▶ [TASK TO CARRY OUT] Line count for the string "ORANGE" in the records below: report that figure and nothing else.

Object matching data
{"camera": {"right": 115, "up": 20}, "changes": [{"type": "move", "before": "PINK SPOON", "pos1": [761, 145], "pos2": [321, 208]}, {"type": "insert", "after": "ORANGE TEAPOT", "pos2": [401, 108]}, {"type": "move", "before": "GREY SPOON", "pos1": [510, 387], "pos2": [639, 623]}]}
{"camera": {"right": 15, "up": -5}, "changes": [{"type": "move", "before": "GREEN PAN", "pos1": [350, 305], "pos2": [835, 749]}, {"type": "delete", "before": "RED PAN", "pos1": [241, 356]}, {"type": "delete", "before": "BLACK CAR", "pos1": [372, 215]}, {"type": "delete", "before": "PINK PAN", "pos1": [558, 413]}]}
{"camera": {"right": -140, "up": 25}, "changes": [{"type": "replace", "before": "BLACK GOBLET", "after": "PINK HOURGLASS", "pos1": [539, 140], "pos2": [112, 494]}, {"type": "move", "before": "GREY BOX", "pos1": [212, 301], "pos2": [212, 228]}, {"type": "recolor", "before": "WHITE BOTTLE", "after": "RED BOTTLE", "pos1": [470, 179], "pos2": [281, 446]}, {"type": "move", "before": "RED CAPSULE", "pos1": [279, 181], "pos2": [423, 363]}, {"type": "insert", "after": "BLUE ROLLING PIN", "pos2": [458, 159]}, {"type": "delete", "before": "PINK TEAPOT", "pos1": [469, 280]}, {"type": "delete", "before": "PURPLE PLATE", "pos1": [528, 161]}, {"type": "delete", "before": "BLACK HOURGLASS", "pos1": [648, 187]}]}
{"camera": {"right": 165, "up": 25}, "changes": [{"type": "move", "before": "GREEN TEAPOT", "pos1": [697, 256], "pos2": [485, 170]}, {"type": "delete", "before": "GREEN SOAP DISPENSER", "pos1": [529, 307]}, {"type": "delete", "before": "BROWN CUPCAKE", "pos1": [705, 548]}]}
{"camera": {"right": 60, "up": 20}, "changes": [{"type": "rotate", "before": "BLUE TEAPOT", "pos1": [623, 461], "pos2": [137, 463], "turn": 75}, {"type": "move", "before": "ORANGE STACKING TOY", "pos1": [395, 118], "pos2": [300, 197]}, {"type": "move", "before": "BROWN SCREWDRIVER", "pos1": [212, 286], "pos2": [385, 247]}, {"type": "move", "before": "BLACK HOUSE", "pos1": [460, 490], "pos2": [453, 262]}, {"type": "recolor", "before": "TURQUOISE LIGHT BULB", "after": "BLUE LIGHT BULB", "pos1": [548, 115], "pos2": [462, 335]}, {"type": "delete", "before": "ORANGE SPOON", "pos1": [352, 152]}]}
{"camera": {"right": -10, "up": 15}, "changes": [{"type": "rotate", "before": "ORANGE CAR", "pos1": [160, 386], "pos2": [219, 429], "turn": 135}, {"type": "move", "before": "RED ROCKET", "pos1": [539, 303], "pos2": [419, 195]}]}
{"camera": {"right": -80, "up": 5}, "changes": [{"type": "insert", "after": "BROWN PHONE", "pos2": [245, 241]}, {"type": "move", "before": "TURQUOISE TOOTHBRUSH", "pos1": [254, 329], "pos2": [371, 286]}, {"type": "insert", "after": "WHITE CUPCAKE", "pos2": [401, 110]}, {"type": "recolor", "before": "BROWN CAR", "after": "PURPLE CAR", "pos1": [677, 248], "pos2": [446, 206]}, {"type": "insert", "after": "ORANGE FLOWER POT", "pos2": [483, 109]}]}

▶ [WRITTEN ANSWER] 4